> [Provided material]
☆ ☆ ☆ ☆

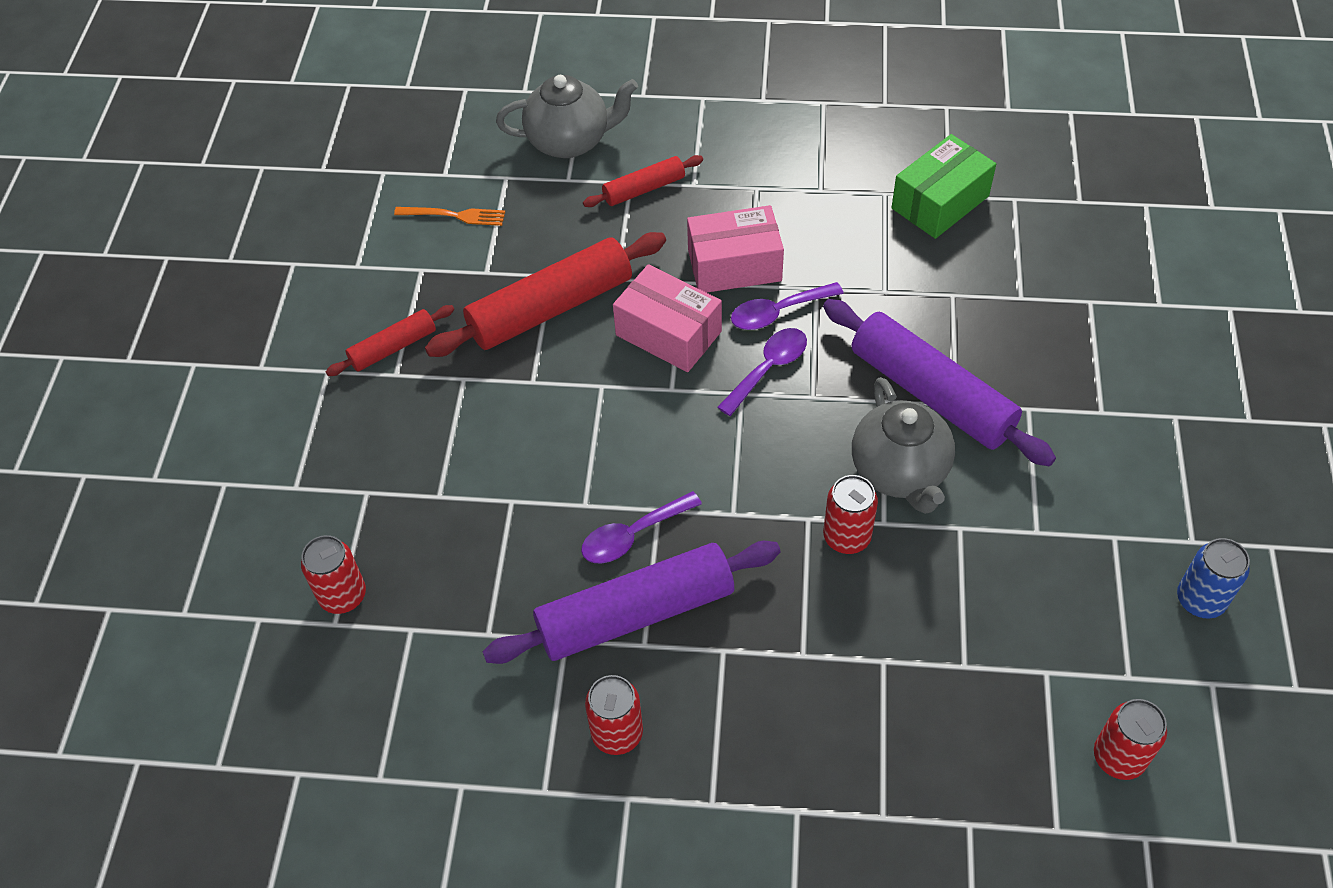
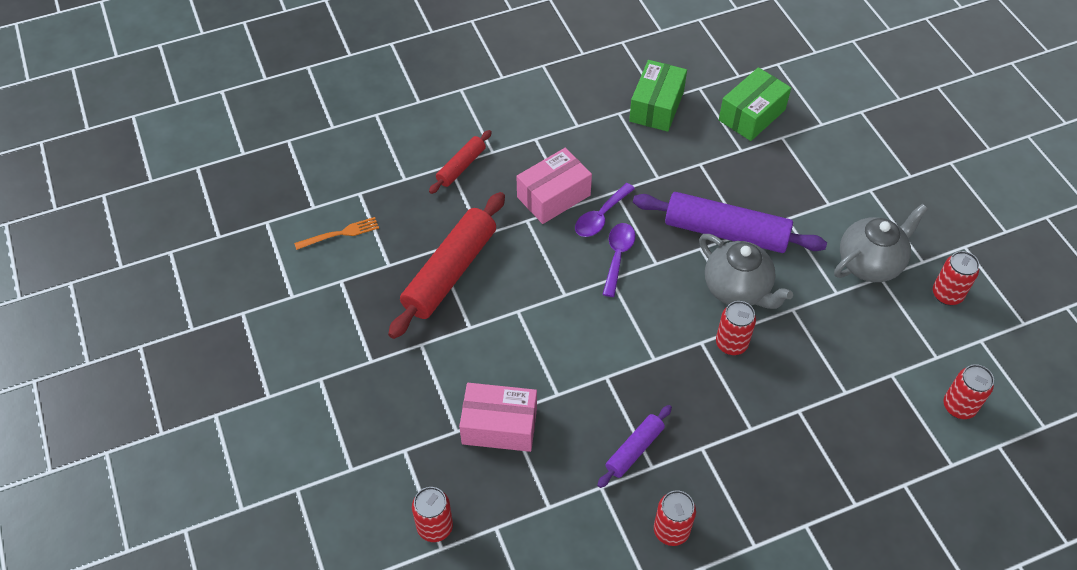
camera: 30 degrees left, 0 degrees up
(393, 347) = (357, 343): red rolling pin -> none
(570, 141) = (389, 151): grey teapot -> grey teapot (870, 263)
(633, 535) = (601, 400): purple spoon -> none
(636, 613) = (634, 450): purple rolling pin -> purple rolling pin, size x0.52
(668, 333) = (539, 258): pink box -> pink box (499, 426)
(1065, 258) = (752, 115): none -> green box
(1200, 600) = (947, 294): blue can -> red can

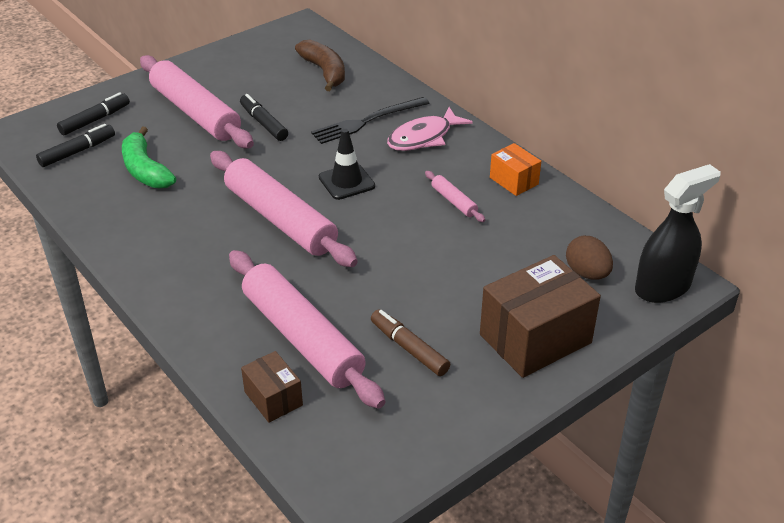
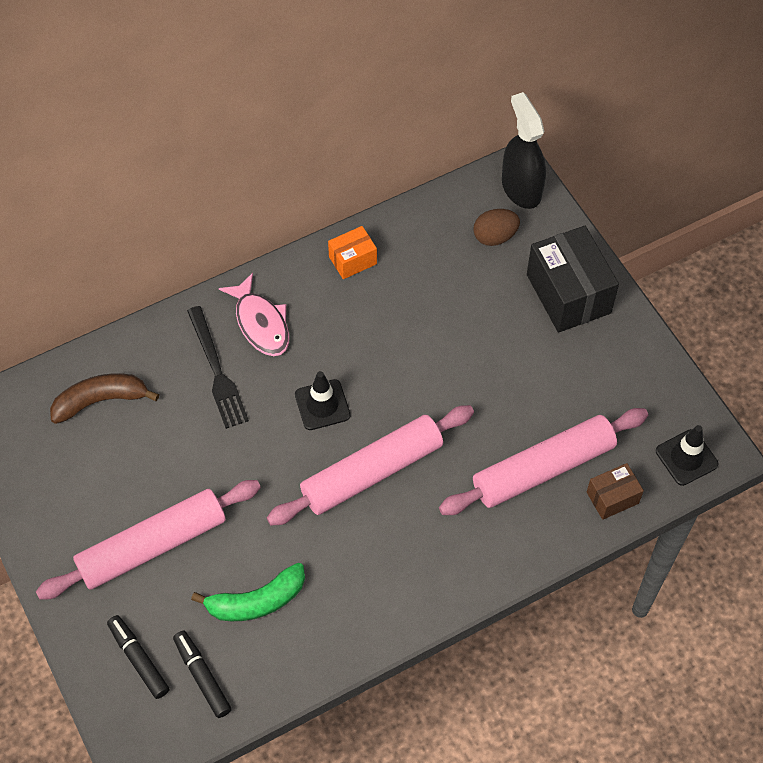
camera: 80 degrees left, 20 degrees up
(263, 123) = (194, 474): black marker -> none
(337, 464) = (686, 457): none -> black traffic cone
(409, 348) = (567, 388): brown marker -> none
(454, 201) = (374, 316): pink rolling pin -> none
(535, 339) = (568, 294): brown box -> black box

☆ ☆ ☆ ☆

> [Assigned task] What should come out is the exact run of lines from the one holding "camera: 80 degrees left, 20 degrees up" through the end of the records above, and nothing besides.

> [Written response]
camera: 80 degrees left, 20 degrees up
(263, 123) = (194, 474): black marker -> none
(337, 464) = (686, 457): none -> black traffic cone
(409, 348) = (567, 388): brown marker -> none
(454, 201) = (374, 316): pink rolling pin -> none
(535, 339) = (568, 294): brown box -> black box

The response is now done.